*ASSIGNMENT*
What is needed is a verbatim copy of all the records.

• • •

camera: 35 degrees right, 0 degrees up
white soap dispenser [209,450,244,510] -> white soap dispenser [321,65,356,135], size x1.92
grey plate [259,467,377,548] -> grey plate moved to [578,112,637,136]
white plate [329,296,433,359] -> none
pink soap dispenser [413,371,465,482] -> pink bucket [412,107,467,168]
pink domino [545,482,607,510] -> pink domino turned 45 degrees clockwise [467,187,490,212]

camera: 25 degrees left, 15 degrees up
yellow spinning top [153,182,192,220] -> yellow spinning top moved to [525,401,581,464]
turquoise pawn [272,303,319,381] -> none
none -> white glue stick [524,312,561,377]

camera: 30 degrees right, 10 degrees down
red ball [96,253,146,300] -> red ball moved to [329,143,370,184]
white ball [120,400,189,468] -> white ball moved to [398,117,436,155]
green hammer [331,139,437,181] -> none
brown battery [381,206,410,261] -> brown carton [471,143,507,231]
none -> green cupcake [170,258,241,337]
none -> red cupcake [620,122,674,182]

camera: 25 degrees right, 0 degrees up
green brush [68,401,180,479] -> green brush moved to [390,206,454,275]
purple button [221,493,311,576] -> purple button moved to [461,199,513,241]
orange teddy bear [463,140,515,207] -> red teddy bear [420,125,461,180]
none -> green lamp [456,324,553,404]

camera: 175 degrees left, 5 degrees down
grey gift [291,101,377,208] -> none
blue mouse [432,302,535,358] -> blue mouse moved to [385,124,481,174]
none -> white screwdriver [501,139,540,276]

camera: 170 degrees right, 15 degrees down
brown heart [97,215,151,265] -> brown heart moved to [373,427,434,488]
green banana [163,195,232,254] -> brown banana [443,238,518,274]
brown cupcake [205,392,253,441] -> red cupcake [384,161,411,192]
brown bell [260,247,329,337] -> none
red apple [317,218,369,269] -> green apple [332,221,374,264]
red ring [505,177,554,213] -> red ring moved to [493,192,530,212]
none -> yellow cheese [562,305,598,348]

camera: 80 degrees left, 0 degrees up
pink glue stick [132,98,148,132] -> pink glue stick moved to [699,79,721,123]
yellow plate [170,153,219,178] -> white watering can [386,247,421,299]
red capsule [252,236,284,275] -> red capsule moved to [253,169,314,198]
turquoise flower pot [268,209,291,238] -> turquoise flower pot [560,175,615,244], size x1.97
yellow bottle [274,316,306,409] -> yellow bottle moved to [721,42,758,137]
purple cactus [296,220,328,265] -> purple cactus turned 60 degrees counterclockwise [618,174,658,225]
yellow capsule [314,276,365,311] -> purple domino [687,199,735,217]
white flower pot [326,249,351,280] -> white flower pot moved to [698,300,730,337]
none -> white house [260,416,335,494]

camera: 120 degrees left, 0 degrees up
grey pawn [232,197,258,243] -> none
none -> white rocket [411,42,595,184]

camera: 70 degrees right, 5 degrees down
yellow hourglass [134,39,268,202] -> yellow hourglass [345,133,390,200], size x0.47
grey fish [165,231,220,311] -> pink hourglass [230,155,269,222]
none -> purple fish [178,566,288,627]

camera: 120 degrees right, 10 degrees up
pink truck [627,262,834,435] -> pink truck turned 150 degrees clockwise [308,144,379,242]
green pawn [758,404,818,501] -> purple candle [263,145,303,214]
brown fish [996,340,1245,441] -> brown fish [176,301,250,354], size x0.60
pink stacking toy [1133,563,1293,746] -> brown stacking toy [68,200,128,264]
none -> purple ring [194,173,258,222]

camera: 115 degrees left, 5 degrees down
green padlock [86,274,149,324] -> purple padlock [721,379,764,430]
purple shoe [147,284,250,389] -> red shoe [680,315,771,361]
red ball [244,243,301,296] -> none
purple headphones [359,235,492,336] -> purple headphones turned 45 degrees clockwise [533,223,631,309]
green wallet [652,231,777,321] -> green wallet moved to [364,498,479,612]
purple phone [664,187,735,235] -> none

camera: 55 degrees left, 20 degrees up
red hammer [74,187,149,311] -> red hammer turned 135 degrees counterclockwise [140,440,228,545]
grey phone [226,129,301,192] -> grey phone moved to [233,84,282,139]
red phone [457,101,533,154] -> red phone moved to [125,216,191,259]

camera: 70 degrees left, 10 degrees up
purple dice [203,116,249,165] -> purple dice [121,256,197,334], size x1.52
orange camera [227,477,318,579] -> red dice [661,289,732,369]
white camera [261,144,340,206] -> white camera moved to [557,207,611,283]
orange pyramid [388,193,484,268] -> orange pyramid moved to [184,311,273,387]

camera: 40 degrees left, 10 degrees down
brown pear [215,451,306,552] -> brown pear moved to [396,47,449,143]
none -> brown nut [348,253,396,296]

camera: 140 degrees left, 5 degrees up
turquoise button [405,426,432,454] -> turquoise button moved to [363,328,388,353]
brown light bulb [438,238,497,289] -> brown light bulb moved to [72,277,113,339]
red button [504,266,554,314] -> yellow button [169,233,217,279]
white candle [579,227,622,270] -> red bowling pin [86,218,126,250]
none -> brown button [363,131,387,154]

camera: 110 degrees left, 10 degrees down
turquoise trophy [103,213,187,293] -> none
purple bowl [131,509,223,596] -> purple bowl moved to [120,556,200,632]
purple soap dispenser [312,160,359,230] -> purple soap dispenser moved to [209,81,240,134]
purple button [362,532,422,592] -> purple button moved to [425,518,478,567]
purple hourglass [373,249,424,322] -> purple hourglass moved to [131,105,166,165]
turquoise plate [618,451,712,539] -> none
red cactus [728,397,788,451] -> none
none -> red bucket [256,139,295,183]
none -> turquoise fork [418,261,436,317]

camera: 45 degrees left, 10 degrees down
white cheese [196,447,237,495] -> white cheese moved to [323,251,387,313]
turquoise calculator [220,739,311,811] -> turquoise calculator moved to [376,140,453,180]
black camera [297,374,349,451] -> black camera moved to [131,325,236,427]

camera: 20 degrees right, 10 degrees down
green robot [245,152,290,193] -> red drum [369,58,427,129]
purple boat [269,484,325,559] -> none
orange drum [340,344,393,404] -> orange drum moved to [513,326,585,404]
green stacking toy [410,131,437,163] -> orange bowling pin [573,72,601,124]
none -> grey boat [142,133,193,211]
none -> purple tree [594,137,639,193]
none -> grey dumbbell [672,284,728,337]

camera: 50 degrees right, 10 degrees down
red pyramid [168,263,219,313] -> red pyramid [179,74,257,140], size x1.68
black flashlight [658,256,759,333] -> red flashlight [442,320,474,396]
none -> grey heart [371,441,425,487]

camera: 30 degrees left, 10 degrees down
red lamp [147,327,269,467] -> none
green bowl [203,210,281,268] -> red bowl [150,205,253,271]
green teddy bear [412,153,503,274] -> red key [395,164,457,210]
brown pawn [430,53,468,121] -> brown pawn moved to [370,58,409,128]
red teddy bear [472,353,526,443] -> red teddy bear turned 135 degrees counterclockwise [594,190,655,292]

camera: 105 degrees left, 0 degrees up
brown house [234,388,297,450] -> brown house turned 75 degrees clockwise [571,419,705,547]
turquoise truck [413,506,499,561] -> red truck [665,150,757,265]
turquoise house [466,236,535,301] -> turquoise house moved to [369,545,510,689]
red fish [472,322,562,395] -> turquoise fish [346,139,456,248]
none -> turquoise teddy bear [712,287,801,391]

• • •

*FINISHED EXERCISE*
camera: 35 degrees right, 0 degrees up
white soap dispenser [209,450,244,510] -> white soap dispenser [321,65,356,135], size x1.92
grey plate [259,467,377,548] -> grey plate moved to [578,112,637,136]
white plate [329,296,433,359] -> none
pink soap dispenser [413,371,465,482] -> pink bucket [412,107,467,168]
pink domino [545,482,607,510] -> pink domino turned 45 degrees clockwise [467,187,490,212]

camera: 25 degrees left, 15 degrees up
yellow spinning top [153,182,192,220] -> yellow spinning top moved to [525,401,581,464]
turquoise pawn [272,303,319,381] -> none
none -> white glue stick [524,312,561,377]

camera: 30 degrees right, 10 degrees down
red ball [96,253,146,300] -> red ball moved to [329,143,370,184]
white ball [120,400,189,468] -> white ball moved to [398,117,436,155]
green hammer [331,139,437,181] -> none
brown battery [381,206,410,261] -> brown carton [471,143,507,231]
none -> green cupcake [170,258,241,337]
none -> red cupcake [620,122,674,182]

camera: 25 degrees right, 0 degrees up
green brush [68,401,180,479] -> green brush moved to [390,206,454,275]
purple button [221,493,311,576] -> purple button moved to [461,199,513,241]
orange teddy bear [463,140,515,207] -> red teddy bear [420,125,461,180]
none -> green lamp [456,324,553,404]

camera: 175 degrees left, 5 degrees down
grey gift [291,101,377,208] -> none
blue mouse [432,302,535,358] -> blue mouse moved to [385,124,481,174]
none -> white screwdriver [501,139,540,276]

camera: 170 degrees right, 15 degrees down
brown heart [97,215,151,265] -> brown heart moved to [373,427,434,488]
green banana [163,195,232,254] -> brown banana [443,238,518,274]
brown cupcake [205,392,253,441] -> red cupcake [384,161,411,192]
brown bell [260,247,329,337] -> none
red apple [317,218,369,269] -> green apple [332,221,374,264]
red ring [505,177,554,213] -> red ring moved to [493,192,530,212]
none -> yellow cheese [562,305,598,348]

camera: 80 degrees left, 0 degrees up
pink glue stick [132,98,148,132] -> pink glue stick moved to [699,79,721,123]
yellow plate [170,153,219,178] -> white watering can [386,247,421,299]
red capsule [252,236,284,275] -> red capsule moved to [253,169,314,198]
turquoise flower pot [268,209,291,238] -> turquoise flower pot [560,175,615,244], size x1.97
yellow bottle [274,316,306,409] -> yellow bottle moved to [721,42,758,137]
purple cactus [296,220,328,265] -> purple cactus turned 60 degrees counterclockwise [618,174,658,225]
yellow capsule [314,276,365,311] -> purple domino [687,199,735,217]
white flower pot [326,249,351,280] -> white flower pot moved to [698,300,730,337]
none -> white house [260,416,335,494]

camera: 120 degrees left, 0 degrees up
grey pawn [232,197,258,243] -> none
none -> white rocket [411,42,595,184]

camera: 70 degrees right, 5 degrees down
yellow hourglass [134,39,268,202] -> yellow hourglass [345,133,390,200], size x0.47
grey fish [165,231,220,311] -> pink hourglass [230,155,269,222]
none -> purple fish [178,566,288,627]

camera: 120 degrees right, 10 degrees up
pink truck [627,262,834,435] -> pink truck turned 150 degrees clockwise [308,144,379,242]
green pawn [758,404,818,501] -> purple candle [263,145,303,214]
brown fish [996,340,1245,441] -> brown fish [176,301,250,354], size x0.60
pink stacking toy [1133,563,1293,746] -> brown stacking toy [68,200,128,264]
none -> purple ring [194,173,258,222]

camera: 115 degrees left, 5 degrees down
green padlock [86,274,149,324] -> purple padlock [721,379,764,430]
purple shoe [147,284,250,389] -> red shoe [680,315,771,361]
red ball [244,243,301,296] -> none
purple headphones [359,235,492,336] -> purple headphones turned 45 degrees clockwise [533,223,631,309]
green wallet [652,231,777,321] -> green wallet moved to [364,498,479,612]
purple phone [664,187,735,235] -> none

camera: 55 degrees left, 20 degrees up
red hammer [74,187,149,311] -> red hammer turned 135 degrees counterclockwise [140,440,228,545]
grey phone [226,129,301,192] -> grey phone moved to [233,84,282,139]
red phone [457,101,533,154] -> red phone moved to [125,216,191,259]

camera: 70 degrees left, 10 degrees up
purple dice [203,116,249,165] -> purple dice [121,256,197,334], size x1.52
orange camera [227,477,318,579] -> red dice [661,289,732,369]
white camera [261,144,340,206] -> white camera moved to [557,207,611,283]
orange pyramid [388,193,484,268] -> orange pyramid moved to [184,311,273,387]

camera: 40 degrees left, 10 degrees down
brown pear [215,451,306,552] -> brown pear moved to [396,47,449,143]
none -> brown nut [348,253,396,296]

camera: 140 degrees left, 5 degrees up
turquoise button [405,426,432,454] -> turquoise button moved to [363,328,388,353]
brown light bulb [438,238,497,289] -> brown light bulb moved to [72,277,113,339]
red button [504,266,554,314] -> yellow button [169,233,217,279]
white candle [579,227,622,270] -> red bowling pin [86,218,126,250]
none -> brown button [363,131,387,154]

camera: 110 degrees left, 10 degrees down
turquoise trophy [103,213,187,293] -> none
purple bowl [131,509,223,596] -> purple bowl moved to [120,556,200,632]
purple soap dispenser [312,160,359,230] -> purple soap dispenser moved to [209,81,240,134]
purple button [362,532,422,592] -> purple button moved to [425,518,478,567]
purple hourglass [373,249,424,322] -> purple hourglass moved to [131,105,166,165]
turquoise plate [618,451,712,539] -> none
red cactus [728,397,788,451] -> none
none -> red bucket [256,139,295,183]
none -> turquoise fork [418,261,436,317]

camera: 45 degrees left, 10 degrees down
white cheese [196,447,237,495] -> white cheese moved to [323,251,387,313]
turquoise calculator [220,739,311,811] -> turquoise calculator moved to [376,140,453,180]
black camera [297,374,349,451] -> black camera moved to [131,325,236,427]

camera: 20 degrees right, 10 degrees down
green robot [245,152,290,193] -> red drum [369,58,427,129]
purple boat [269,484,325,559] -> none
orange drum [340,344,393,404] -> orange drum moved to [513,326,585,404]
green stacking toy [410,131,437,163] -> orange bowling pin [573,72,601,124]
none -> grey boat [142,133,193,211]
none -> purple tree [594,137,639,193]
none -> grey dumbbell [672,284,728,337]

camera: 50 degrees right, 10 degrees down
red pyramid [168,263,219,313] -> red pyramid [179,74,257,140], size x1.68
black flashlight [658,256,759,333] -> red flashlight [442,320,474,396]
none -> grey heart [371,441,425,487]

camera: 30 degrees left, 10 degrees down
red lamp [147,327,269,467] -> none
green bowl [203,210,281,268] -> red bowl [150,205,253,271]
green teddy bear [412,153,503,274] -> red key [395,164,457,210]
brown pawn [430,53,468,121] -> brown pawn moved to [370,58,409,128]
red teddy bear [472,353,526,443] -> red teddy bear turned 135 degrees counterclockwise [594,190,655,292]

camera: 105 degrees left, 0 degrees up
brown house [234,388,297,450] -> brown house turned 75 degrees clockwise [571,419,705,547]
turquoise truck [413,506,499,561] -> red truck [665,150,757,265]
turquoise house [466,236,535,301] -> turquoise house moved to [369,545,510,689]
red fish [472,322,562,395] -> turquoise fish [346,139,456,248]
none -> turquoise teddy bear [712,287,801,391]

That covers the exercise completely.